[Aim of the exercise] After locating "none -> white slope E6:F9 level 1 top F" in the listing below, copy that line and each one after it exactly, ending with the line that has "yellow brick J7:J10".

### Dataset entries ###

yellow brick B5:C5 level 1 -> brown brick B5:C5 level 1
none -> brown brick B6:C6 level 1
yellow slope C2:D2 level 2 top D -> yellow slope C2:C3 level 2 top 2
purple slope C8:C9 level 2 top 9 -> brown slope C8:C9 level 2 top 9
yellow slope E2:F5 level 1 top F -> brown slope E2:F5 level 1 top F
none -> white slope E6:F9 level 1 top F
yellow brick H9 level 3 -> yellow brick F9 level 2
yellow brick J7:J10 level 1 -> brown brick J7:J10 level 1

###
### Dataset entries ###

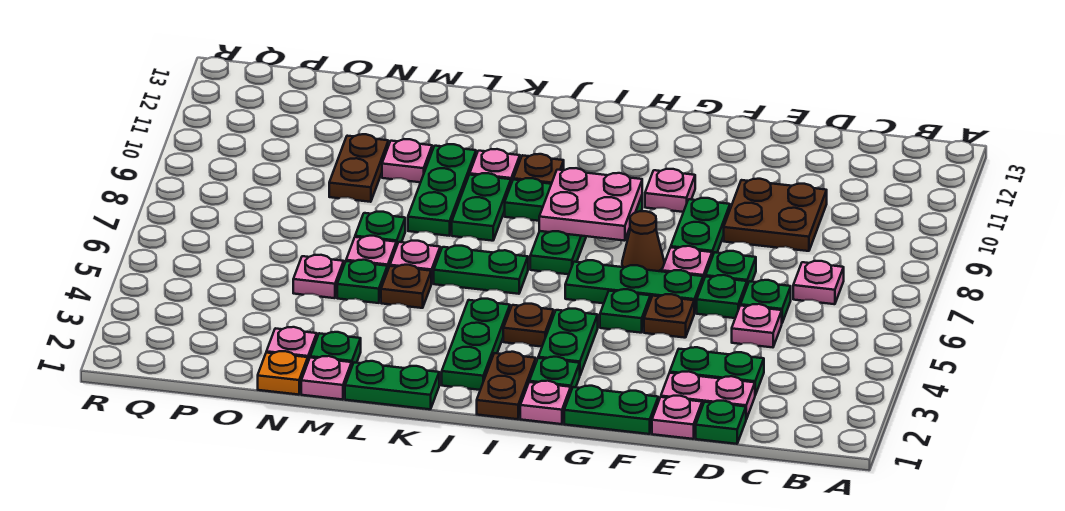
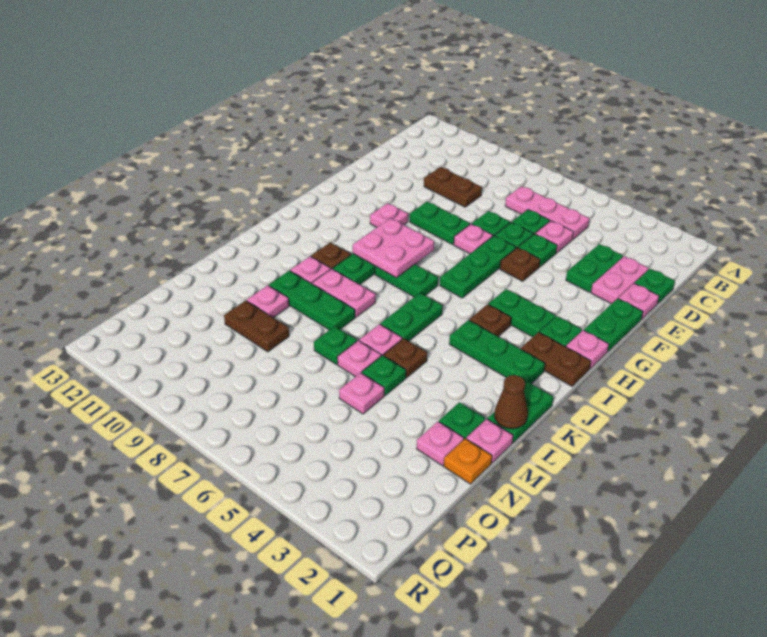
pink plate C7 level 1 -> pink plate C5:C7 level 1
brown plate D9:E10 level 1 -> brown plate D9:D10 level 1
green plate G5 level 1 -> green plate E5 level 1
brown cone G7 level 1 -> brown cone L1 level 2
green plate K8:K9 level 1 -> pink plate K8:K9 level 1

###
### Dataset entries ###

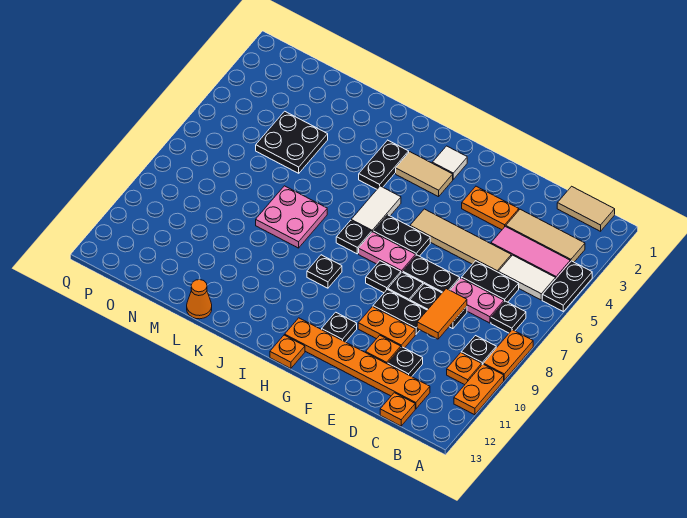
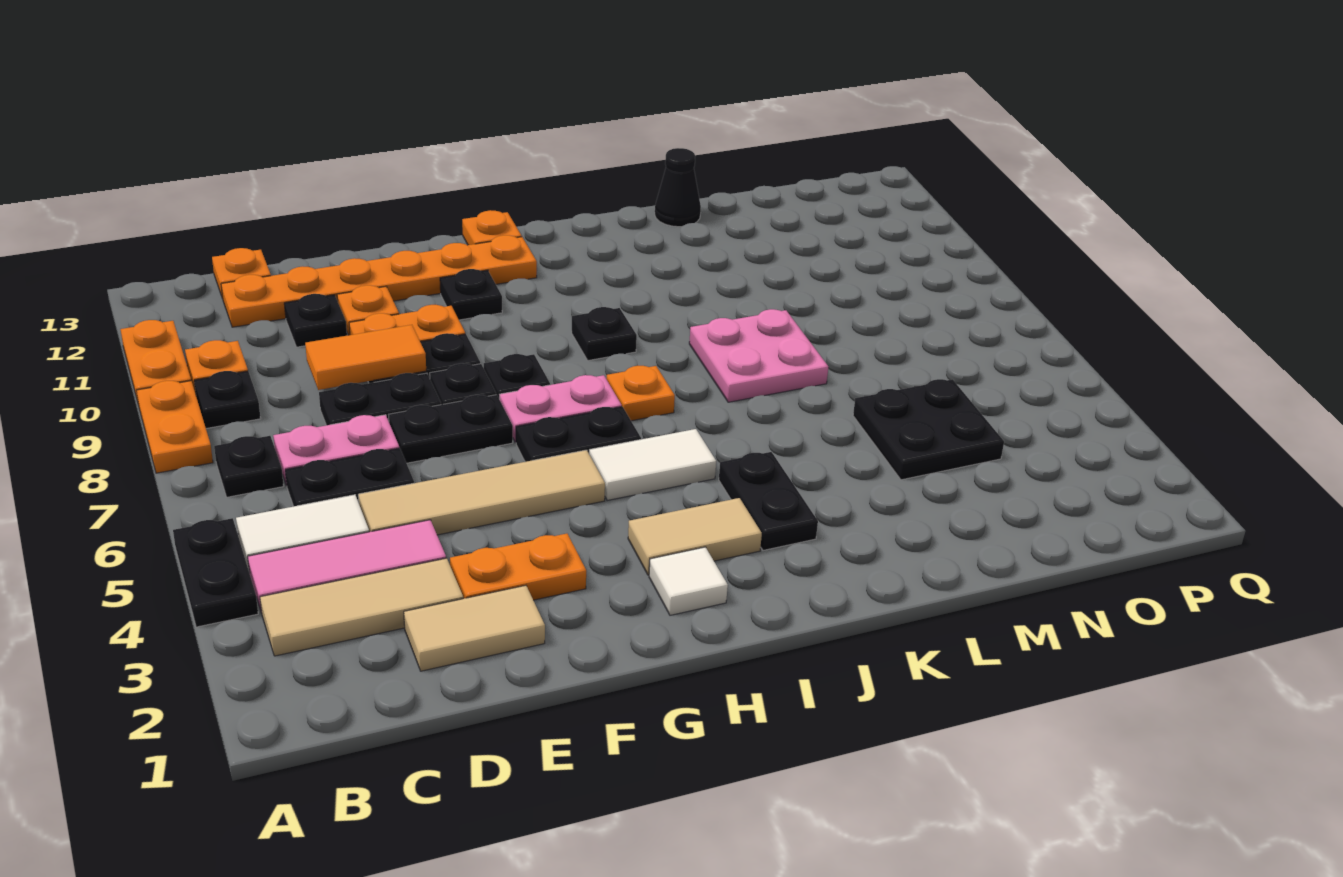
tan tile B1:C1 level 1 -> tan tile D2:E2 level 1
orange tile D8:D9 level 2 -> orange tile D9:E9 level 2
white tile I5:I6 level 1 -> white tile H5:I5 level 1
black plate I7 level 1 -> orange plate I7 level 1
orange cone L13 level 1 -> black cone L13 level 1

###

[Response for this exercise]
none -> white slope E6:F9 level 1 top F
yellow brick H9 level 3 -> yellow brick F9 level 2
yellow brick J7:J10 level 1 -> brown brick J7:J10 level 1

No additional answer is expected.